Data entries
————

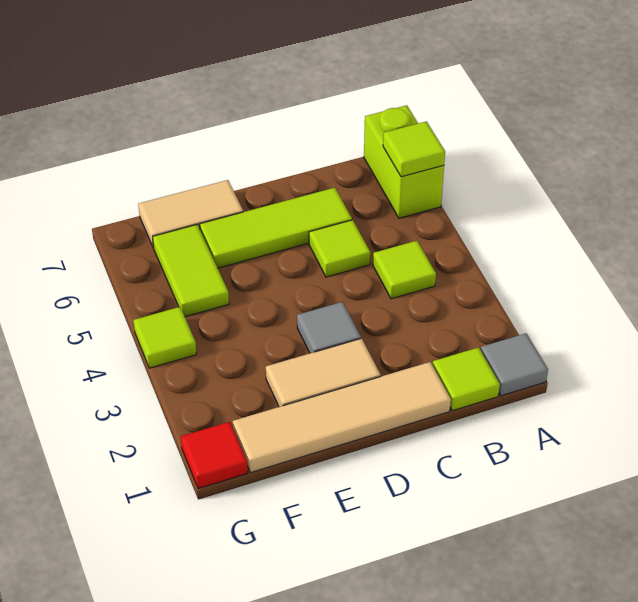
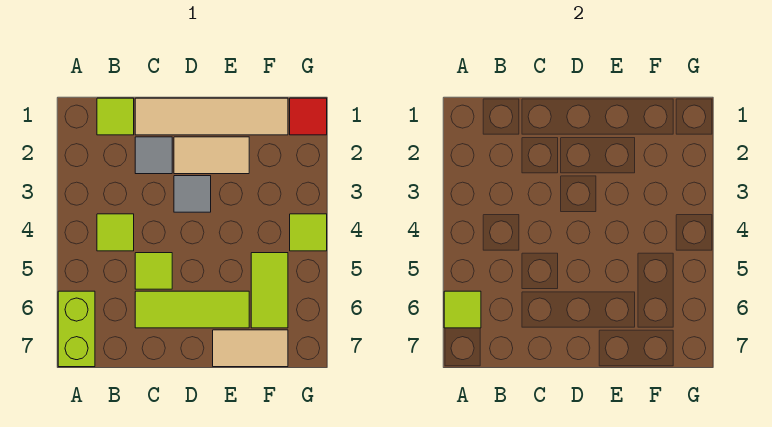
grey tile A1 level 1 -> grey tile C2 level 1

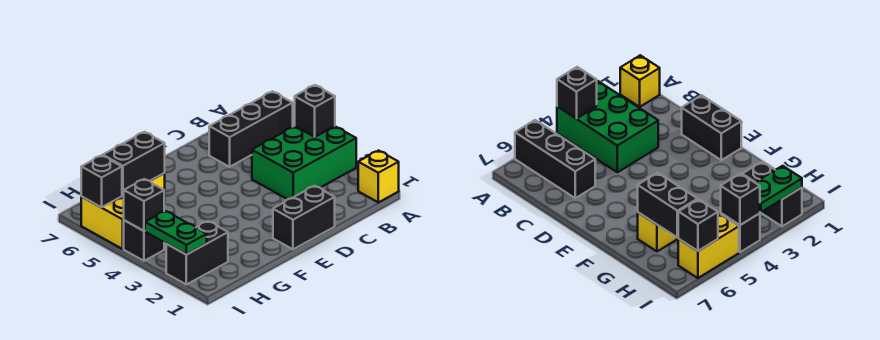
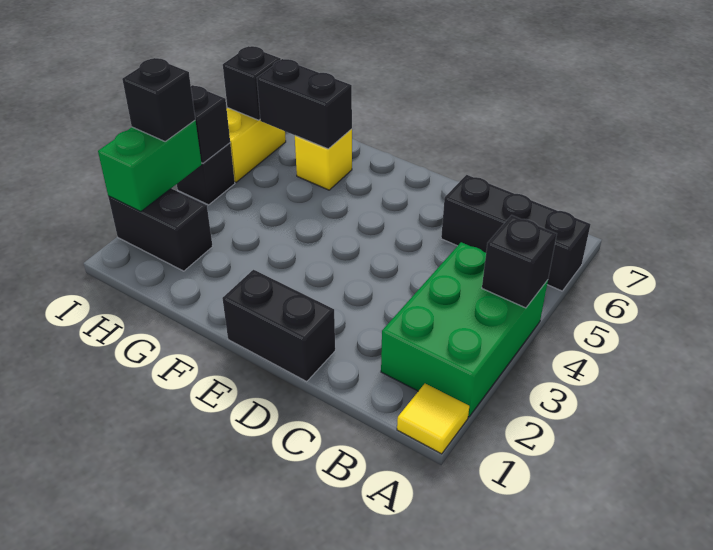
yellow brick A1 level 1 -> yellow tile A1 level 1
green brick A3:C4 level 1 -> green brick A2:B4 level 1
green plate I2:I3 level 2 -> green brick I2:I3 level 2
none -> black brick I3 level 3

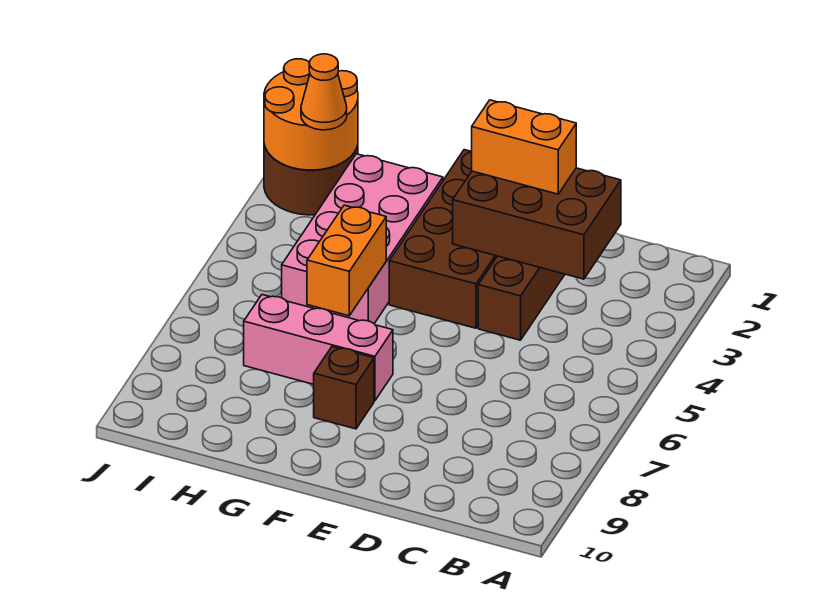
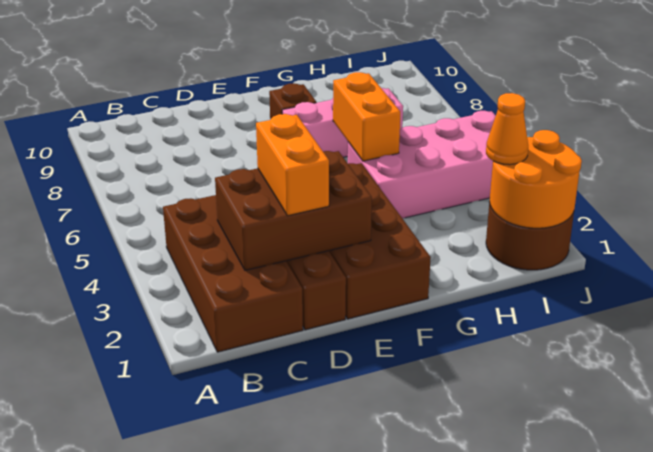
none -> brown brick B1:C4 level 1
orange brick D2:E2 level 3 -> orange brick D2:D3 level 3
pink brick G2:H5 level 1 -> pink brick G4:J5 level 1

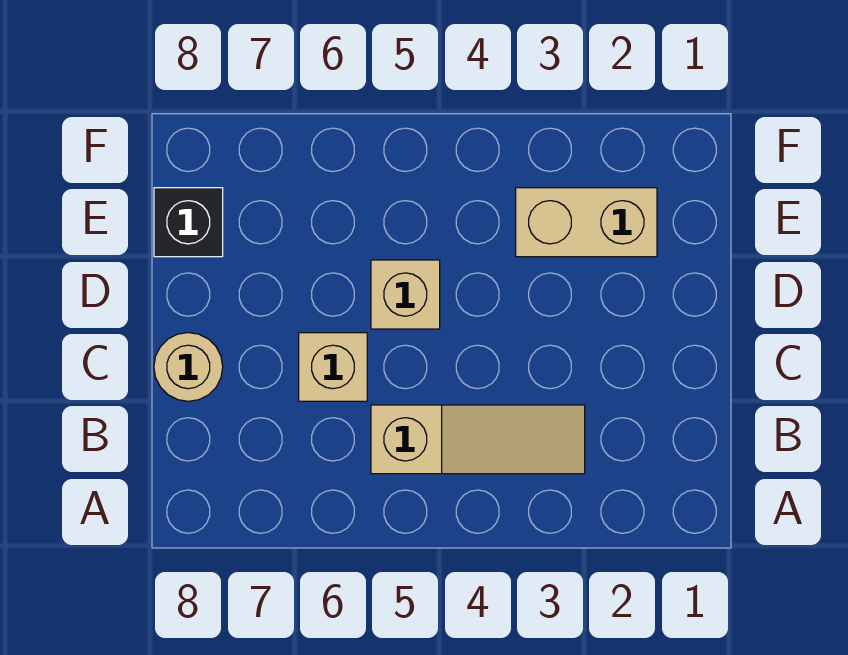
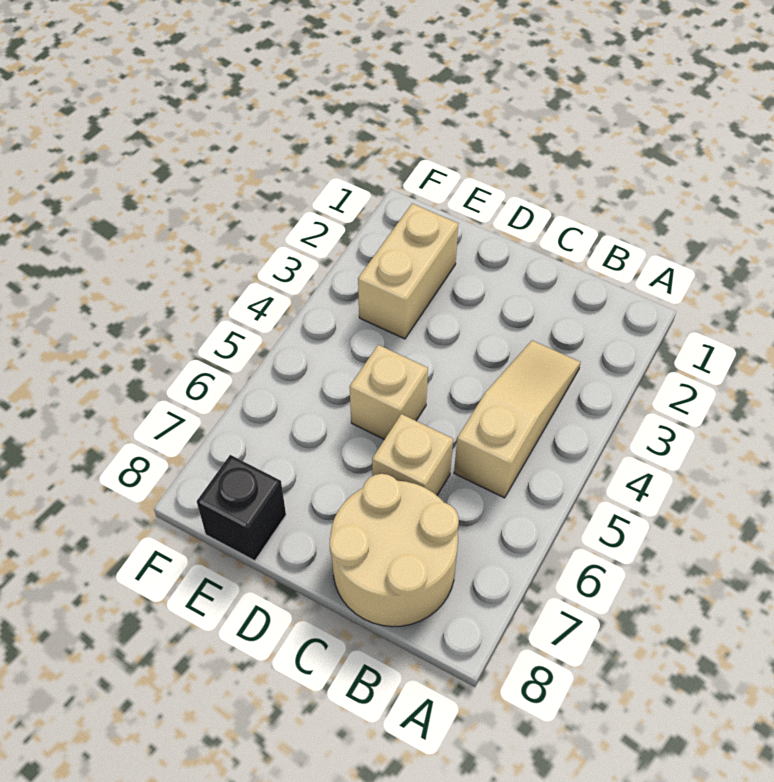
tan round brick C8 level 1 -> tan round brick B7:C8 level 1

————

### Exercise instructions
Output the data exactly. Leave every picture out.

### Answer for this exercise
grey tile A1 level 1 -> grey tile C2 level 1

yellow brick A1 level 1 -> yellow tile A1 level 1
green brick A3:C4 level 1 -> green brick A2:B4 level 1
green plate I2:I3 level 2 -> green brick I2:I3 level 2
none -> black brick I3 level 3

none -> brown brick B1:C4 level 1
orange brick D2:E2 level 3 -> orange brick D2:D3 level 3
pink brick G2:H5 level 1 -> pink brick G4:J5 level 1

tan round brick C8 level 1 -> tan round brick B7:C8 level 1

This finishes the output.